- [TASK TO CARRY OUT] Return each line from the records below that contains the string "tuplet", copied in full.

- [STORED DATA]

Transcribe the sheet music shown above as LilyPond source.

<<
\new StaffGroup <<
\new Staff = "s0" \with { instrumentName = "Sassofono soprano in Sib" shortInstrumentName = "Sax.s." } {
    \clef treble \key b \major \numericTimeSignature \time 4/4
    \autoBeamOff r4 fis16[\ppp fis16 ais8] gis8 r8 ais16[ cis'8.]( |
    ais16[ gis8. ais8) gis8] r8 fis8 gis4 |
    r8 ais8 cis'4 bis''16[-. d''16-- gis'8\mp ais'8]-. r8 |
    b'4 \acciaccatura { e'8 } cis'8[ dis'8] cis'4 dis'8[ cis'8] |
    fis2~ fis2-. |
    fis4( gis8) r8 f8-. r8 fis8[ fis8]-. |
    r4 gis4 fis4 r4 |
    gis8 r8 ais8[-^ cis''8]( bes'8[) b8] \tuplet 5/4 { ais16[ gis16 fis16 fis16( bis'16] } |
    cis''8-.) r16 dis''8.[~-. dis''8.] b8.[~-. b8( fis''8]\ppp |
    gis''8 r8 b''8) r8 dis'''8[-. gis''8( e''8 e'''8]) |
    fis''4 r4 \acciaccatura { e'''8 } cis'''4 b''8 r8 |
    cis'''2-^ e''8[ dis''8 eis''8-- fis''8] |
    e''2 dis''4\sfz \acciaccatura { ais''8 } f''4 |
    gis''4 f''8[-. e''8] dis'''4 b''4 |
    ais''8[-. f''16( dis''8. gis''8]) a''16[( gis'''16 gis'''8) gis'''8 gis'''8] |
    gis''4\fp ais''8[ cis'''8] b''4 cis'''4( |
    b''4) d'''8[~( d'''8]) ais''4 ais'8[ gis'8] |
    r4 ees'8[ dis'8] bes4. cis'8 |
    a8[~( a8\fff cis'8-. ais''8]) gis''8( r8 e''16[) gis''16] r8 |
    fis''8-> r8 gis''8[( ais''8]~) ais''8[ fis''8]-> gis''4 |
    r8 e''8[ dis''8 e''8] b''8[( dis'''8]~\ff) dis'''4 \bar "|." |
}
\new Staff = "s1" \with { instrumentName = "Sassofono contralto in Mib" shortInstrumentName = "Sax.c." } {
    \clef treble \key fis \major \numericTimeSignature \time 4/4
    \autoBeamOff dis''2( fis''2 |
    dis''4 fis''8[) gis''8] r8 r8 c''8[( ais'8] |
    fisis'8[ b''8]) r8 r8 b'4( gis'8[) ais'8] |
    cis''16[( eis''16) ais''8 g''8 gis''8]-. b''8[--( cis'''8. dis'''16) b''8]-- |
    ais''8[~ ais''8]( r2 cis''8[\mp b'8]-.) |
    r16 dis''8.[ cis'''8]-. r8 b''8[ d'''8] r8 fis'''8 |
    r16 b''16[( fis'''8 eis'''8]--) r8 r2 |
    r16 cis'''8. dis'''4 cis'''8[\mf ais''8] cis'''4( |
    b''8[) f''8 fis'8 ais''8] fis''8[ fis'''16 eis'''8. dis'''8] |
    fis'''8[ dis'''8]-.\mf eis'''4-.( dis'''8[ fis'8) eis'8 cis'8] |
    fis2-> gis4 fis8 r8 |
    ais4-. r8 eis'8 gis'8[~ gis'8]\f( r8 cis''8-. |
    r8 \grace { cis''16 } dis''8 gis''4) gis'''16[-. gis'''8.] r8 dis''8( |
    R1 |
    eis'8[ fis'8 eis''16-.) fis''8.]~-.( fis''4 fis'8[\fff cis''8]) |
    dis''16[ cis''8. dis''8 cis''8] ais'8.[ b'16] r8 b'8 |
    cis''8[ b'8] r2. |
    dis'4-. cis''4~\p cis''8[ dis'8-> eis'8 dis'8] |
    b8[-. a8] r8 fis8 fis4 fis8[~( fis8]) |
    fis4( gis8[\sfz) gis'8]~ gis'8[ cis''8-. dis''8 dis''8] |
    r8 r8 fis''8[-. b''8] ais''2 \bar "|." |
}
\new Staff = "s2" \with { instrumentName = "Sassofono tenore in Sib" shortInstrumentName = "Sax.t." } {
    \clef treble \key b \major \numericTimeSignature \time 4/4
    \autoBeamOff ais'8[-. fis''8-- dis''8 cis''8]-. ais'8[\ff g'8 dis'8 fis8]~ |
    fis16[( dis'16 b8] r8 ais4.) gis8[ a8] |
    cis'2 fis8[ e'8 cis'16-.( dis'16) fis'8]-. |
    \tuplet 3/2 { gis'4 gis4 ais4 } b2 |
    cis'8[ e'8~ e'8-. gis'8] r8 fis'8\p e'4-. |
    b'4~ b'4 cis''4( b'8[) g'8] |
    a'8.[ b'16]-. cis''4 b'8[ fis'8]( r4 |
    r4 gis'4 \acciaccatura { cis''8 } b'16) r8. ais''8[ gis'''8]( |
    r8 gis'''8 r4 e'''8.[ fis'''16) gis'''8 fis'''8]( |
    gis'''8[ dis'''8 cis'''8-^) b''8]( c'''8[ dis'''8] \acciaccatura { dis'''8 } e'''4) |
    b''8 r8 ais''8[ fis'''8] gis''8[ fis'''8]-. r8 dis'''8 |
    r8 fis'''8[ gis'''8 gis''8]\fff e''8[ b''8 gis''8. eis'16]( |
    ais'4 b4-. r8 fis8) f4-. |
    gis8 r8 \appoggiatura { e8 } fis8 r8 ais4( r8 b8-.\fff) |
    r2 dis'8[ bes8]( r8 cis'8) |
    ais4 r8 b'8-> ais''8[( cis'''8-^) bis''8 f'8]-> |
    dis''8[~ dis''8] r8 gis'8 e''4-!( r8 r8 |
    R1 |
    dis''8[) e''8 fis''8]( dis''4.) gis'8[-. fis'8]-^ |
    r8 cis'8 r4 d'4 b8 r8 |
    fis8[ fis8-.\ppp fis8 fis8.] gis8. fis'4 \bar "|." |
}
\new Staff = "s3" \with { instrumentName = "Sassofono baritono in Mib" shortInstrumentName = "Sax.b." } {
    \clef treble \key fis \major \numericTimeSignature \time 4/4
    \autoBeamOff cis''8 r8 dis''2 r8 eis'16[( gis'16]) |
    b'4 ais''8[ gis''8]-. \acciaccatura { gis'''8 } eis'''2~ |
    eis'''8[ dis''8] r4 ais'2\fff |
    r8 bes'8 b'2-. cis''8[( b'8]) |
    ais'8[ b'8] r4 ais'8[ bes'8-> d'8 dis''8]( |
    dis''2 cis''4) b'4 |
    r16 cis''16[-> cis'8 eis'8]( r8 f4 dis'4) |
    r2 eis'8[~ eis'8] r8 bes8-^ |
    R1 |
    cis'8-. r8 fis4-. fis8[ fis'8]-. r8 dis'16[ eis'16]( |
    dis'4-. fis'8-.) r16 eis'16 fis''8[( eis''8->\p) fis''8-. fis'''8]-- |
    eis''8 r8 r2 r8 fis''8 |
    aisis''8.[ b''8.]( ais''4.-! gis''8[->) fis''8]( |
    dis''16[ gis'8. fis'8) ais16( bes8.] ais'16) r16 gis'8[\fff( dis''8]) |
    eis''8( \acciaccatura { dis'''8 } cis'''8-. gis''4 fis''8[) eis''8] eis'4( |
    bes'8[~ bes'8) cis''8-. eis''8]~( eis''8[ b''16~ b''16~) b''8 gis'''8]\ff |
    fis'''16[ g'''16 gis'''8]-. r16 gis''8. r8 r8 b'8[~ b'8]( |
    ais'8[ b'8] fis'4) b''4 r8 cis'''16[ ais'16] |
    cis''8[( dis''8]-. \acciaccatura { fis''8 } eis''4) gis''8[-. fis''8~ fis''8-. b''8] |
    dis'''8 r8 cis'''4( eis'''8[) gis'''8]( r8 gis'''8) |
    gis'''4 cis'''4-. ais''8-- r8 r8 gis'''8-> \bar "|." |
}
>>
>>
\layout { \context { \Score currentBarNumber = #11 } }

- [SOLUTION BELOW]
    gis8 r8 ais8[-^ cis''8]( bes'8[) b8] \tuplet 5/4 { ais16[ gis16 fis16 fis16( bis'16] } |
    \tuplet 3/2 { gis'4 gis4 ais4 } b2 |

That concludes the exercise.